*WORK TO COMPLETE*
Reproduce all of the data below word for word, leaving out the pictures.

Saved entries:
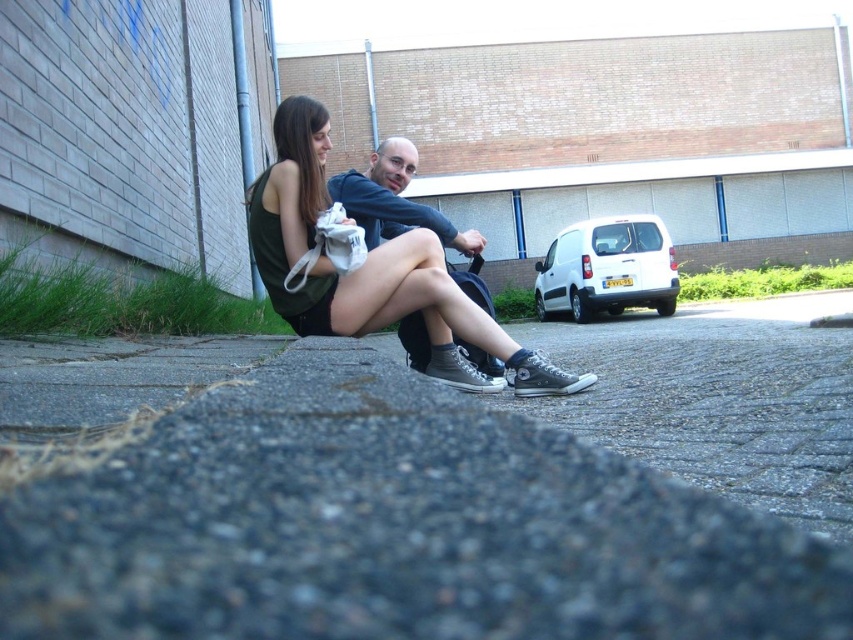
You are a delivery person trying to park your white matte van at upper right on the gray asphalt at center. Is the parking spot large enough for the van?

The gray asphalt at center is positioned under white matte van at upper right, but the description does not provide information about the size of the parking spot or the van. Therefore, it is unclear if the parking spot is large enough for the van.

You are a pedestrian trying to cross the street safely. You see the gray asphalt at center and the white matte van at upper right. Which direction should you walk to avoid the van?

You should walk to the left side of the gray asphalt at center since it is to the left of the white matte van at upper right, placing you away from the van.

You are standing in an urban area and see the gray asphalt at center and the matte black sneakers at center. Which object is nearer to you?

The gray asphalt at center is closer to the viewer than the matte black sneakers at center.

*TASK RESPONSE*
You are a delivery person trying to park your white matte van at upper right on the gray asphalt at center. Is the parking spot large enough for the van?

The gray asphalt at center is positioned under white matte van at upper right, but the description does not provide information about the size of the parking spot or the van. Therefore, it is unclear if the parking spot is large enough for the van.

You are a pedestrian trying to cross the street safely. You see the gray asphalt at center and the white matte van at upper right. Which direction should you walk to avoid the van?

You should walk to the left side of the gray asphalt at center since it is to the left of the white matte van at upper right, placing you away from the van.

You are standing in an urban area and see the gray asphalt at center and the matte black sneakers at center. Which object is nearer to you?

The gray asphalt at center is closer to the viewer than the matte black sneakers at center.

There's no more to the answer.